## Records for this task
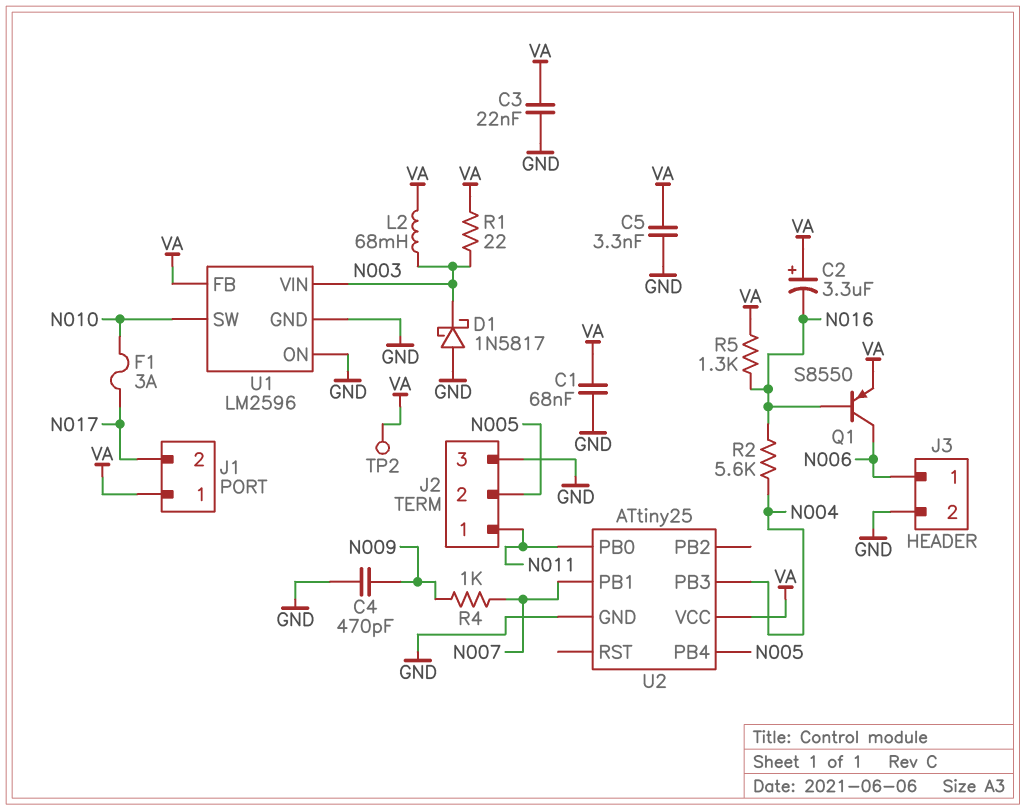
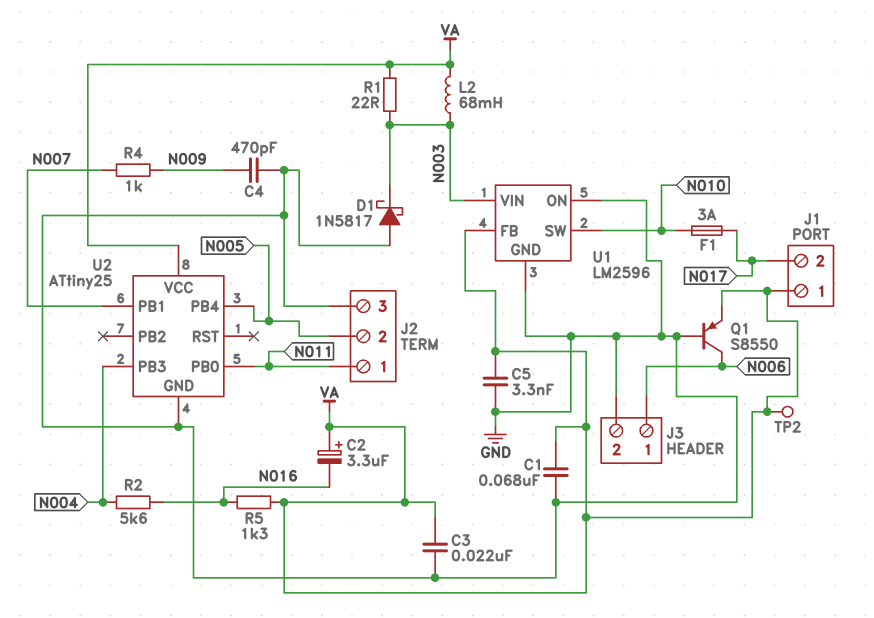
Q1: PNP S8550 (B N016, C N006, E VA) -> PNP S8550 (B GND, C N006, E VA)

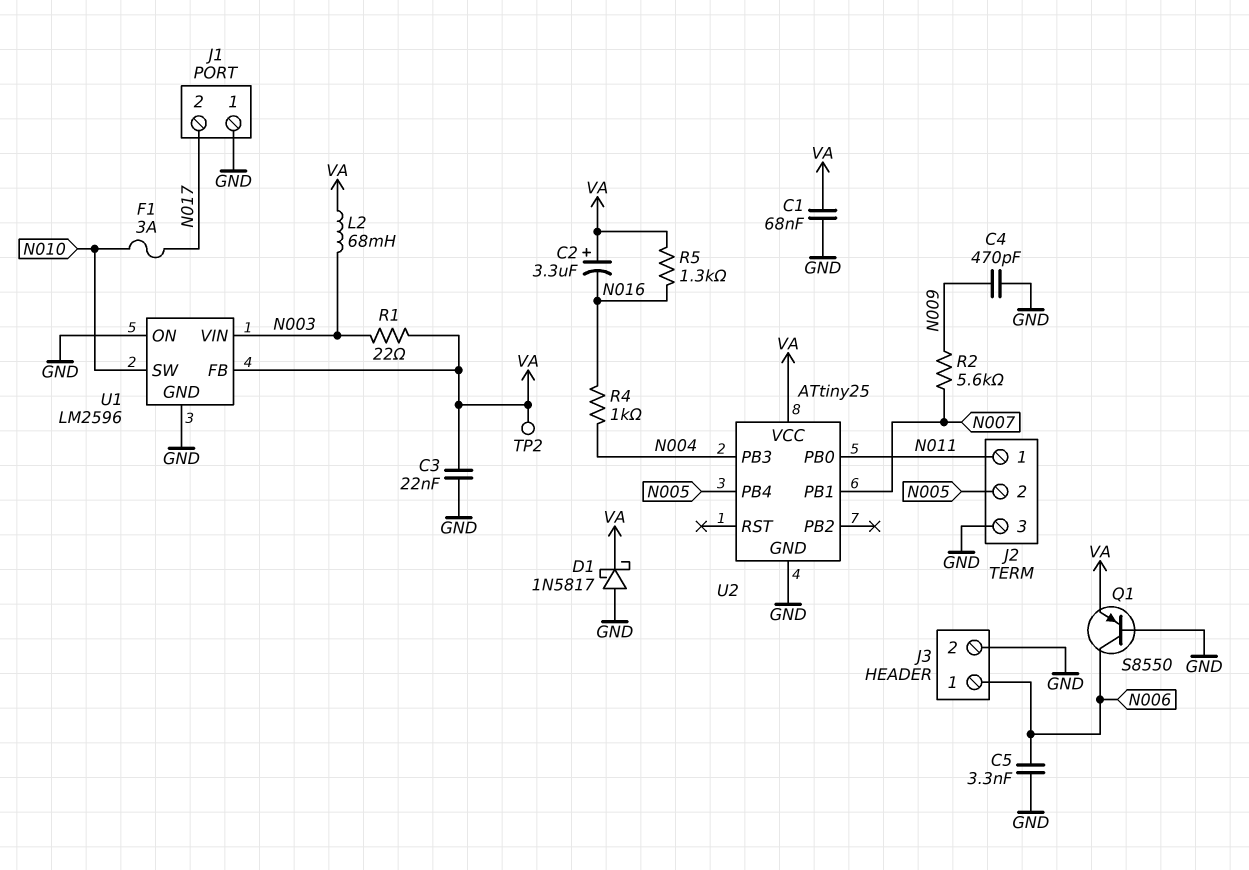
C5: 3.3nF (GND, VA) -> 3.3nF (GND, N006)
D1: schottky 1N5817 (A GND, K N003) -> schottky 1N5817 (A GND, K VA)
J1 pin 1: VA -> GND
R2: 5.6k (N004, N016) -> 5.6k (N007, N009)
R4: 1k (N007, N009) -> 1k (N004, N016)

## Task details
Restate each entry word for word. Omit every picture.

## Reply
Q1: PNP S8550 (B N016, C N006, E VA) -> PNP S8550 (B GND, C N006, E VA)

C5: 3.3nF (GND, VA) -> 3.3nF (GND, N006)
D1: schottky 1N5817 (A GND, K N003) -> schottky 1N5817 (A GND, K VA)
J1 pin 1: VA -> GND
R2: 5.6k (N004, N016) -> 5.6k (N007, N009)
R4: 1k (N007, N009) -> 1k (N004, N016)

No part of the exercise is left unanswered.